▶ Try it: Pictures excluded, reproduce exactly the lines below from the one with "Q2: PMOS AO3401" through the one with "SW2: button (3V3, N_16) -> button (3V3, DGND)", both included.

▶ Dataset content:
_ _ _ _ _ _ _
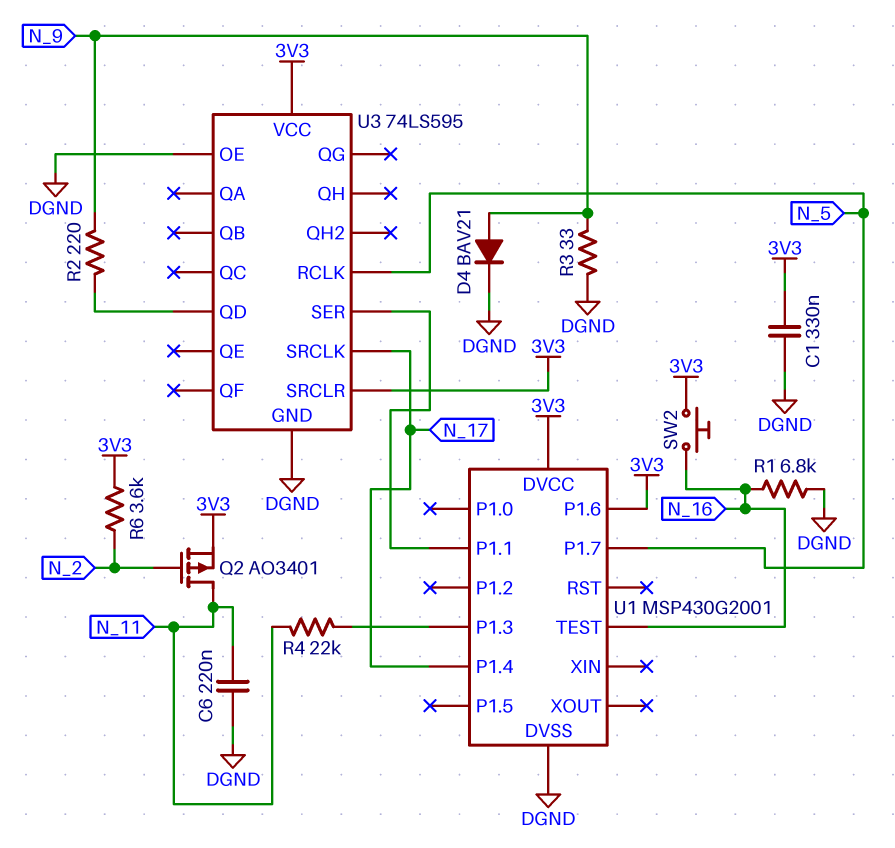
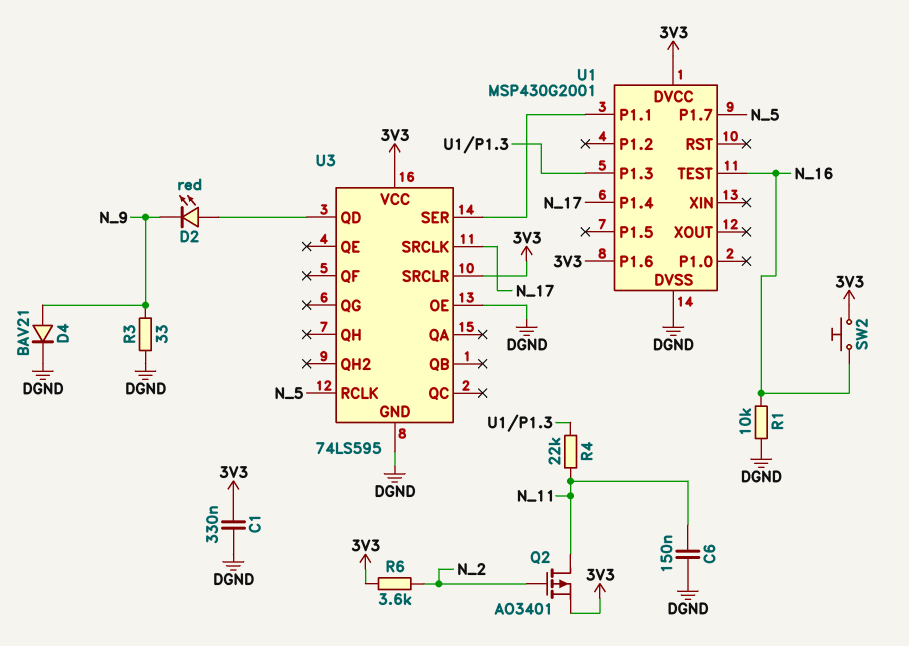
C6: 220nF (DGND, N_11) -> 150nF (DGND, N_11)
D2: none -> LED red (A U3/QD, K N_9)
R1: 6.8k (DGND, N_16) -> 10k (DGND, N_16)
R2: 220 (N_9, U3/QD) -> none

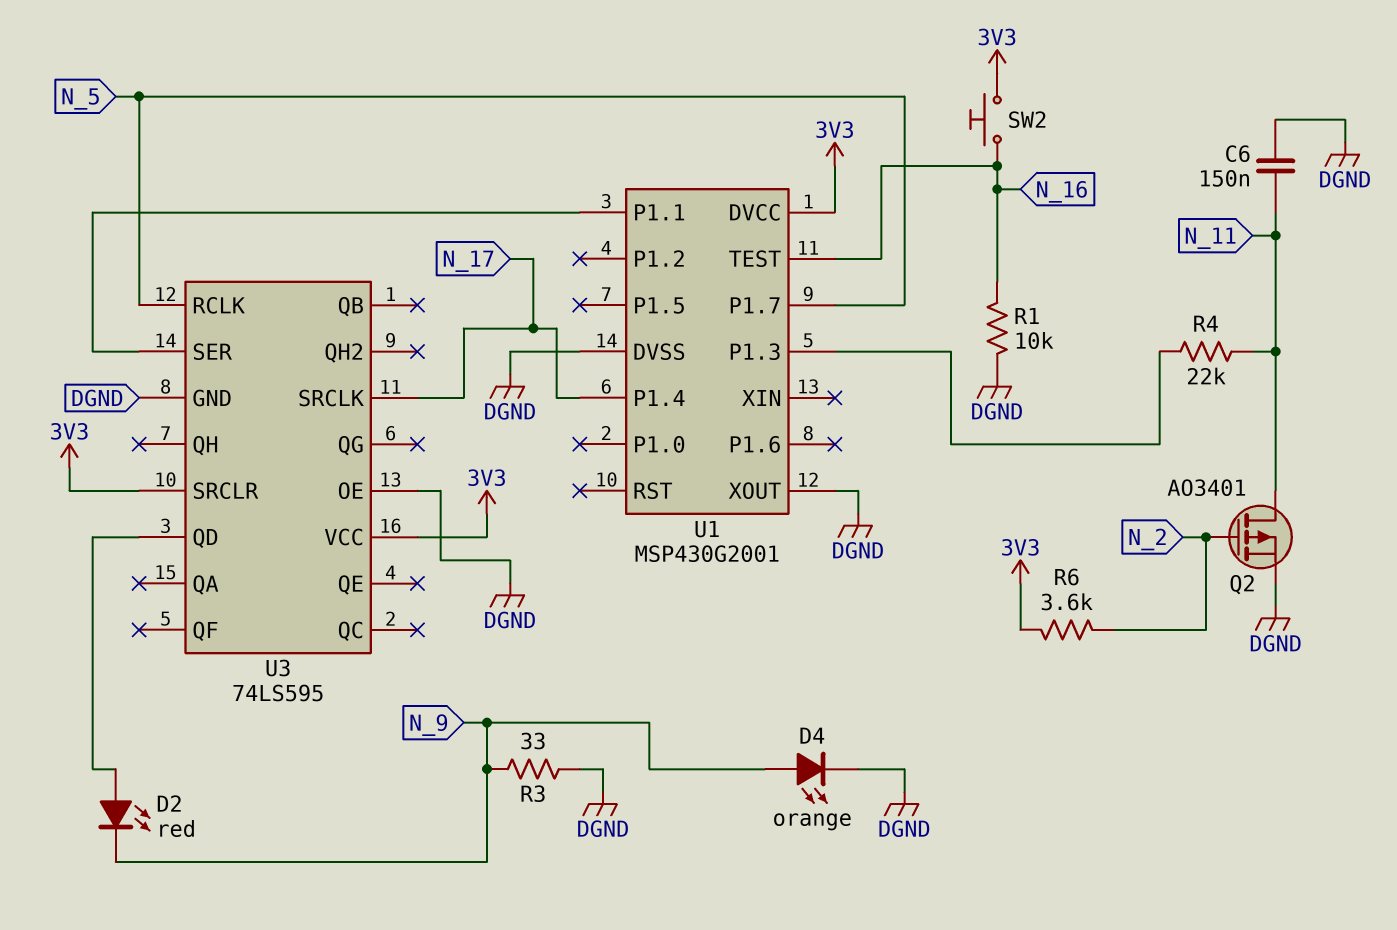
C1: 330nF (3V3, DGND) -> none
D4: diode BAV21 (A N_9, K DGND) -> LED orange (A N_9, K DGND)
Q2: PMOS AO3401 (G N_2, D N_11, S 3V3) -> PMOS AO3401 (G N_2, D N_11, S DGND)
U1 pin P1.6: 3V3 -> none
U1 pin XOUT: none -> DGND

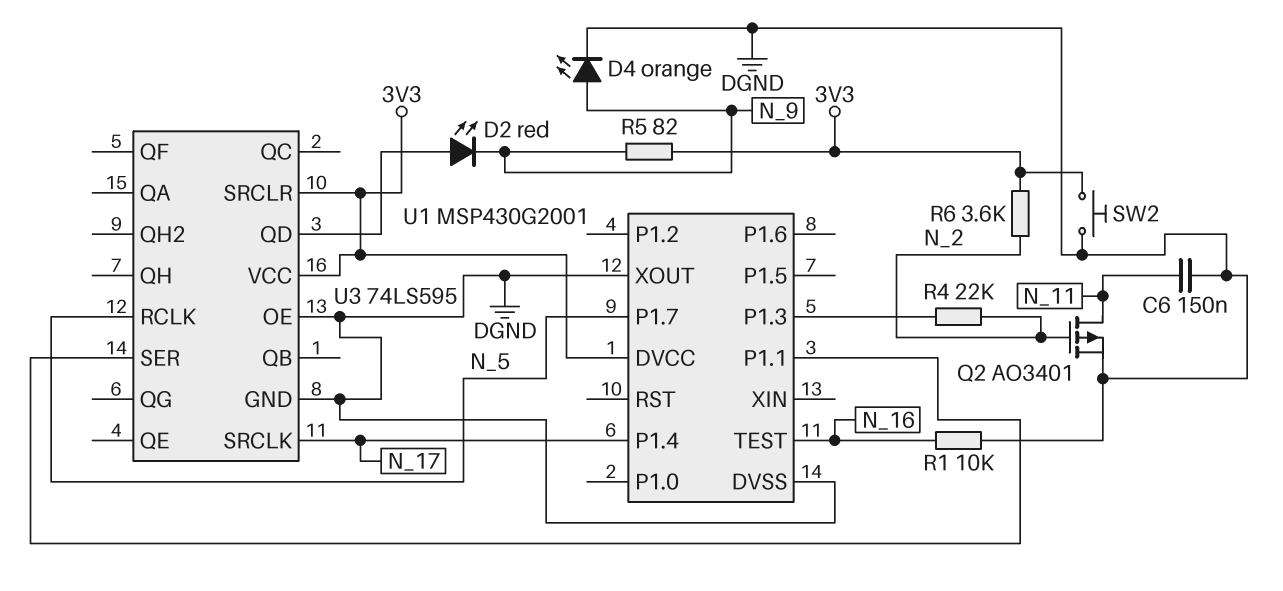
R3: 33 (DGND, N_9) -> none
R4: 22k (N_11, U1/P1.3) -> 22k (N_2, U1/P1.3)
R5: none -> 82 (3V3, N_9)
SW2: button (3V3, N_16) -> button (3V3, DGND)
_ _ _ _ _ _ _
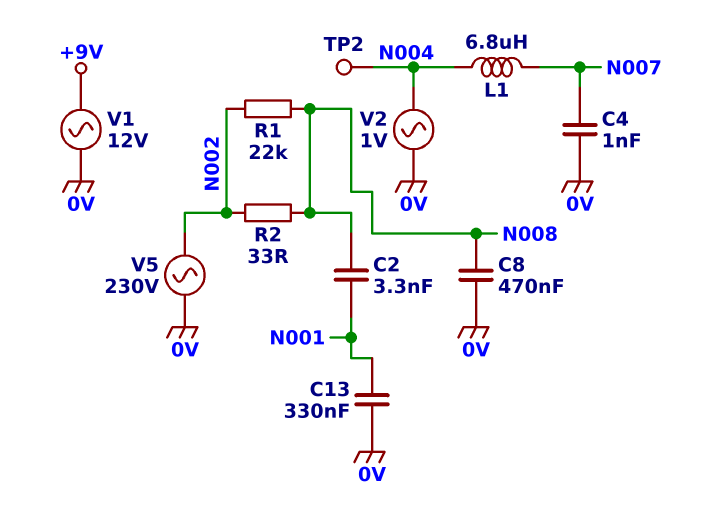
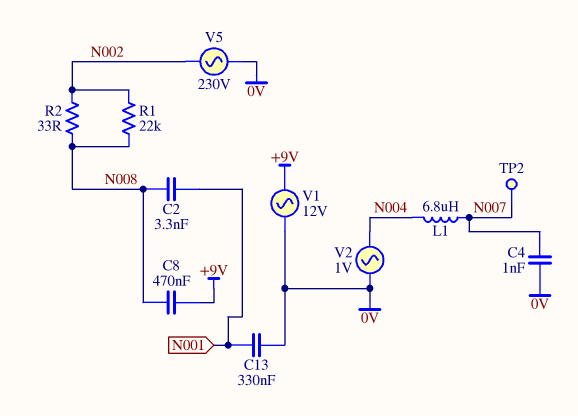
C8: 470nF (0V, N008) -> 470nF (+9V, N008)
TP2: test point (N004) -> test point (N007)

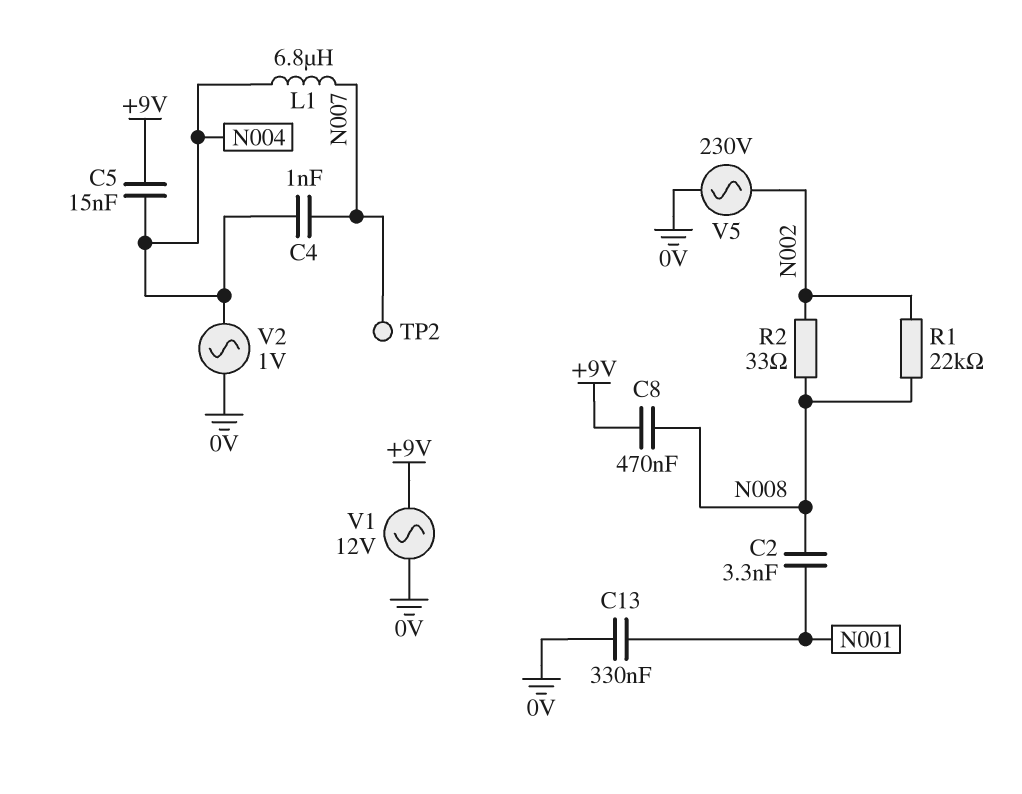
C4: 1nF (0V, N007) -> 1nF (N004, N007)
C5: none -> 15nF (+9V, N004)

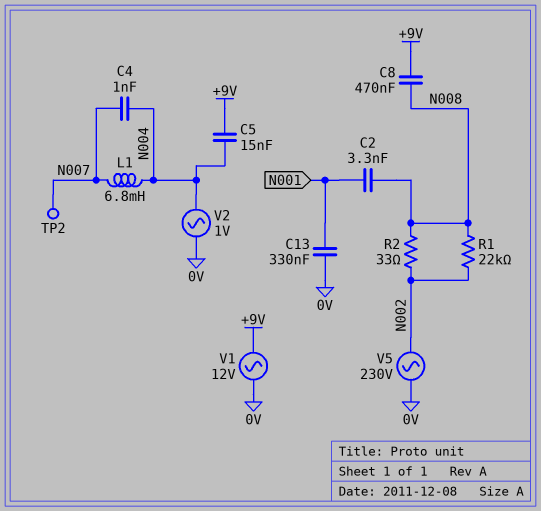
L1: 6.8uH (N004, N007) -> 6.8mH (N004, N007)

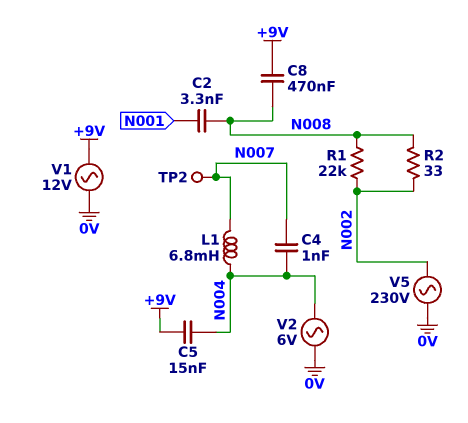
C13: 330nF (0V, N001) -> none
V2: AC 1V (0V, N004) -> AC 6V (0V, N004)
_ _ _ _ _ _ _
▶ Solved exercise:
Q2: PMOS AO3401 (G N_2, D N_11, S 3V3) -> PMOS AO3401 (G N_2, D N_11, S DGND)
U1 pin P1.6: 3V3 -> none
U1 pin XOUT: none -> DGND

R3: 33 (DGND, N_9) -> none
R4: 22k (N_11, U1/P1.3) -> 22k (N_2, U1/P1.3)
R5: none -> 82 (3V3, N_9)
SW2: button (3V3, N_16) -> button (3V3, DGND)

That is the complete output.